From the entries below, copy each line in which the word "purple" occurs.

*** Opening of Information shown ***

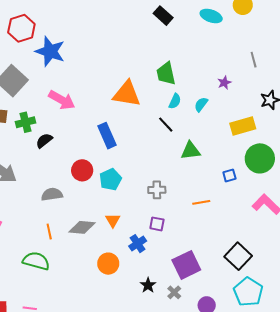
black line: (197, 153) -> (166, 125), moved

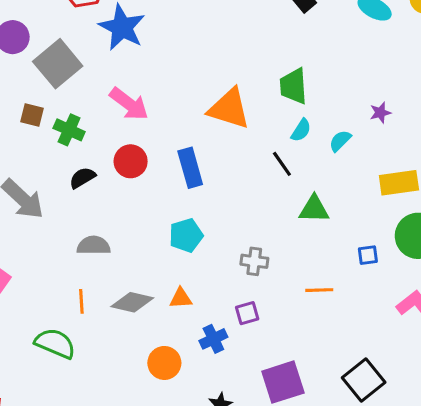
green cross: (26, 122) -> (69, 130), turned 30
black semicircle: (44, 141) -> (82, 178), moved
red circle: (82, 170) -> (131, 161), moved
orange triangle: (113, 220) -> (181, 298), turned 49
purple square: (157, 224) -> (247, 313), turned -35

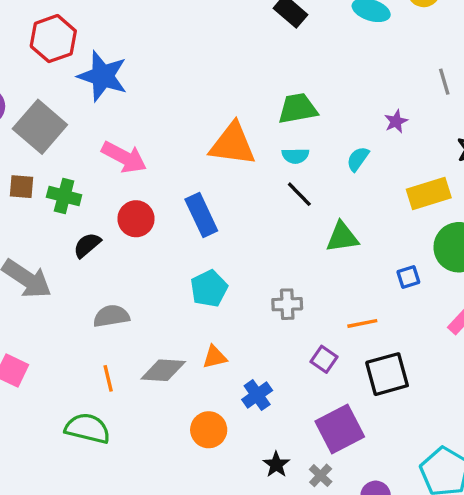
green trapezoid: (293, 86) -> (298, 109), turned 93
cyan semicircle: (301, 130) -> (295, 156), moved, turned 65
purple square: (247, 313) -> (324, 359), moved, turned -30
black square: (364, 380) -> (387, 374), moved, turned 33

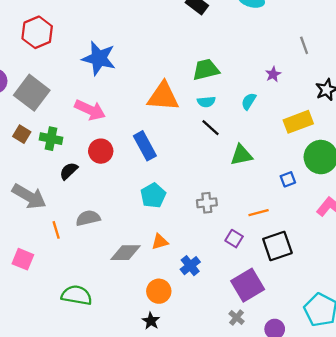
blue star: (103, 76) -> (99, 58), moved
brown square: (21, 187) -> (22, 134), turned 30
orange line: (108, 378) -> (56, 230), moved
black star: (276, 465) -> (151, 321), moved

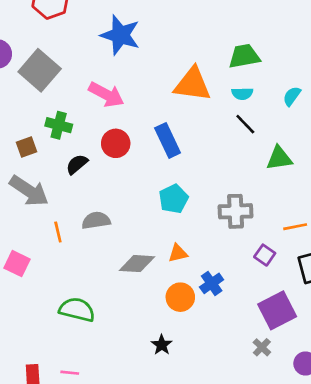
brown square: (22, 134) -> (27, 147), moved, turned 36
gray cross: (207, 203) -> (236, 211), size x1.4
orange circle: (159, 291) -> (180, 297), moved

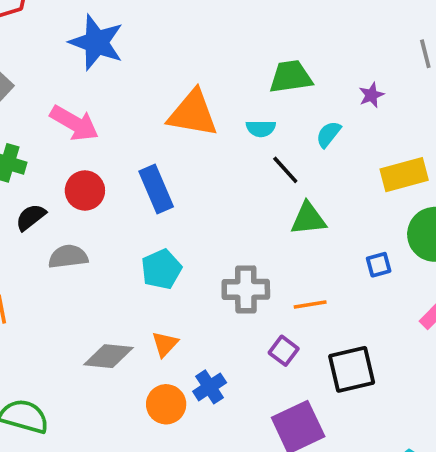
green trapezoid: (244, 56) -> (291, 77), moved
black line: (245, 124) -> (285, 170), moved
gray semicircle: (96, 220) -> (68, 257), moved
orange line: (295, 227) -> (310, 304), moved
orange triangle: (178, 253) -> (165, 344), turned -36

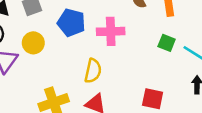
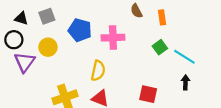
green square: (167, 43) -> (160, 47), turned 32

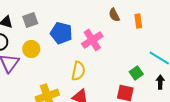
pink cross: (113, 38) -> (92, 40), turned -30
green square: (160, 47) -> (136, 73), moved

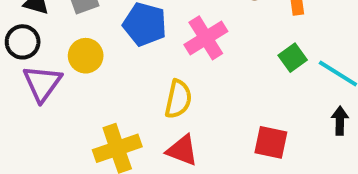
green square: (136, 73) -> (293, 58), moved

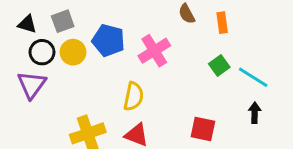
black circle: (23, 42) -> (42, 52), moved
yellow circle: (86, 56) -> (73, 52), moved

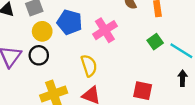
black circle: (42, 52) -> (39, 55), moved
yellow semicircle: (134, 96) -> (89, 66), turned -30

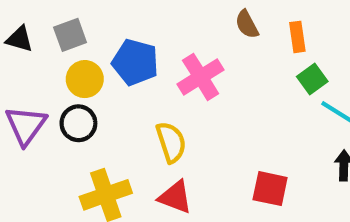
green square: (155, 42) -> (312, 79), moved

*** Close of Information shown ***

### [Solution for this task]
purple square: (157, 224) -> (247, 313), turned -35
purple square: (247, 313) -> (324, 359), moved, turned -30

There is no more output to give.